* **Work to complete**
Copy the whole listing below word for word, leaving out no line.
Begin Data for processing
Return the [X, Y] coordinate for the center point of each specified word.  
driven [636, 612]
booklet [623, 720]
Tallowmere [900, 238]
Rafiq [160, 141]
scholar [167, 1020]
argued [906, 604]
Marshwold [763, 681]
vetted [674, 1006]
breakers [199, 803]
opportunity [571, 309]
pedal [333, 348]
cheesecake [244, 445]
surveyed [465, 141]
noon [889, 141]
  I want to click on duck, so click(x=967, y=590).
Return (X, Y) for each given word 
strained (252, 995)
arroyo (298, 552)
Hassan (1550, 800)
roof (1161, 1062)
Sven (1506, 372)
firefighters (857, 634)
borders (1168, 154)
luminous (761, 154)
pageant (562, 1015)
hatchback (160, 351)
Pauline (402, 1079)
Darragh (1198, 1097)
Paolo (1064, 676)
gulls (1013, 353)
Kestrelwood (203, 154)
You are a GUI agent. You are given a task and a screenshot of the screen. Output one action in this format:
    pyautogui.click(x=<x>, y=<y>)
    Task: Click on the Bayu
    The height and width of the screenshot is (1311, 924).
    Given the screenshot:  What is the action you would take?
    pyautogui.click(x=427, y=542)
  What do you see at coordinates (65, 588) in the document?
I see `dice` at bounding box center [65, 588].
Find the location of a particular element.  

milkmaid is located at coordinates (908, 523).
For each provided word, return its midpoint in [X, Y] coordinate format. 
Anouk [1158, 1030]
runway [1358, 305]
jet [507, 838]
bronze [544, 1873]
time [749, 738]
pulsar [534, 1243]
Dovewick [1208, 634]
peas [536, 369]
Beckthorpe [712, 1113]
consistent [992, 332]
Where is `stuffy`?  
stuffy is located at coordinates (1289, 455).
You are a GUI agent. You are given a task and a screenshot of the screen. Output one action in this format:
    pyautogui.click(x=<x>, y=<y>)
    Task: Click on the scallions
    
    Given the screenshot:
End Data for processing
* **Problem solution**
Return the [X, Y] coordinate for the center point of each specified word.  
driven [636, 612]
booklet [623, 720]
Tallowmere [900, 238]
Rafiq [160, 141]
scholar [167, 1020]
argued [906, 604]
Marshwold [763, 681]
vetted [674, 1006]
breakers [199, 803]
opportunity [571, 309]
pedal [333, 348]
cheesecake [244, 445]
surveyed [465, 141]
noon [889, 141]
  I want to click on duck, so click(x=967, y=590).
Return (X, Y) for each given word 
strained (252, 995)
arroyo (298, 552)
Hassan (1550, 800)
roof (1161, 1062)
Sven (1506, 372)
firefighters (857, 634)
borders (1168, 154)
luminous (761, 154)
pageant (562, 1015)
hatchback (160, 351)
Pauline (402, 1079)
Darragh (1198, 1097)
Paolo (1064, 676)
gulls (1013, 353)
Kestrelwood (203, 154)
You are a GUI agent. You are given a task and a screenshot of the screen. Output one action in this format:
    pyautogui.click(x=<x>, y=<y>)
    Task: Click on the Bayu
    The height and width of the screenshot is (1311, 924).
    Given the screenshot:  What is the action you would take?
    pyautogui.click(x=427, y=542)
  What do you see at coordinates (65, 588) in the document?
I see `dice` at bounding box center [65, 588].
Find the location of a particular element.  

milkmaid is located at coordinates (908, 523).
For each provided word, return its midpoint in [X, Y] coordinate format. 
Anouk [1158, 1030]
runway [1358, 305]
jet [507, 838]
bronze [544, 1873]
time [749, 738]
pulsar [534, 1243]
Dovewick [1208, 634]
peas [536, 369]
Beckthorpe [712, 1113]
consistent [992, 332]
Where is `stuffy`?  
stuffy is located at coordinates (1289, 455).
You are a GUI agent. You are given a task and a screenshot of the screen. Output one action in this format:
    pyautogui.click(x=<x>, y=<y>)
    Task: Click on the scallions
    
    Given the screenshot:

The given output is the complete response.